__WHAT TO WORK ON__. Retype all of the data that follows, line for line.

__DATASET EXTRACT__.
----

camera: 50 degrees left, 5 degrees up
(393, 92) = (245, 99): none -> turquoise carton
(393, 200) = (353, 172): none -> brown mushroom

----

__ANSWER SECTION__.
camera: 50 degrees left, 5 degrees up
(393, 92) = (245, 99): none -> turquoise carton
(393, 200) = (353, 172): none -> brown mushroom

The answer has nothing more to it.